__SUPPLIED DATA__:

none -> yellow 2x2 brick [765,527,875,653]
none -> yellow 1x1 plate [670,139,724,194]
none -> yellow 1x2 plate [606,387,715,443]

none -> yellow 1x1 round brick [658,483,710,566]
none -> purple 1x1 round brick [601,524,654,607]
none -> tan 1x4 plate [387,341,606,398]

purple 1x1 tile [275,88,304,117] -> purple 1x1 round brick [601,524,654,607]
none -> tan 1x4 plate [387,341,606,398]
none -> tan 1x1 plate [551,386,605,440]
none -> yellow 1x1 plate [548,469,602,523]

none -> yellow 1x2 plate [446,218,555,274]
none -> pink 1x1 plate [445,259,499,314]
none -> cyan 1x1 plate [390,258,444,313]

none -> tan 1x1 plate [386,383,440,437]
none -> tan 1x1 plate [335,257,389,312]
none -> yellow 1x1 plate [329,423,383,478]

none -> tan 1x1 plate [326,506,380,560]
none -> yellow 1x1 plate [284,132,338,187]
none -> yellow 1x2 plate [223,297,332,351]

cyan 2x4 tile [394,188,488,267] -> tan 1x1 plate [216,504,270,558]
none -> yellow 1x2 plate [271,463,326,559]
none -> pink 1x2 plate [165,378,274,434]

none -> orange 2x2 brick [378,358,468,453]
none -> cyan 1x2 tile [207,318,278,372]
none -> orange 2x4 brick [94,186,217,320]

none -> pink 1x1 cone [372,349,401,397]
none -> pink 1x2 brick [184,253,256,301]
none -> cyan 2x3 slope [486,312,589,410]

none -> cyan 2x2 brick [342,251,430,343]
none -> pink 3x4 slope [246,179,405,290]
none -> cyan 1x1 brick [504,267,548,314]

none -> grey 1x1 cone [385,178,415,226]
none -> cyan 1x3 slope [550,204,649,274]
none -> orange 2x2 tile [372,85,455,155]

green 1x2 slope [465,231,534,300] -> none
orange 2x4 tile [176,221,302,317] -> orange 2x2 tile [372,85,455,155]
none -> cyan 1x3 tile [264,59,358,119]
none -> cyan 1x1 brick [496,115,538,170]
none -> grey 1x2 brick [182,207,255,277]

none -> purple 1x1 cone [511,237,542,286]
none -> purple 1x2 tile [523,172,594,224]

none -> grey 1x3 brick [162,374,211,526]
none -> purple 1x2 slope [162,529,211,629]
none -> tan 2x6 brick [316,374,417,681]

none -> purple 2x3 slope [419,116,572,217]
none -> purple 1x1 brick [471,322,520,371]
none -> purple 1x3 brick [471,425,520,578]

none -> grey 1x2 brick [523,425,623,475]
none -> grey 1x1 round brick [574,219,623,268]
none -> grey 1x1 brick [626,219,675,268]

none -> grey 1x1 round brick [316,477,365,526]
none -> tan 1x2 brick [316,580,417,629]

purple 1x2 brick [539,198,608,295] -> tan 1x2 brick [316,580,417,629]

__WHAT YOU NEED TO DO__:
Copy from the entries only those lines that hold the word "grey".

__RESULT OF THE EXERCISE__:
none -> grey 1x1 cone [385,178,415,226]
none -> grey 1x2 brick [182,207,255,277]
none -> grey 1x3 brick [162,374,211,526]
none -> grey 1x2 brick [523,425,623,475]
none -> grey 1x1 round brick [574,219,623,268]
none -> grey 1x1 brick [626,219,675,268]
none -> grey 1x1 round brick [316,477,365,526]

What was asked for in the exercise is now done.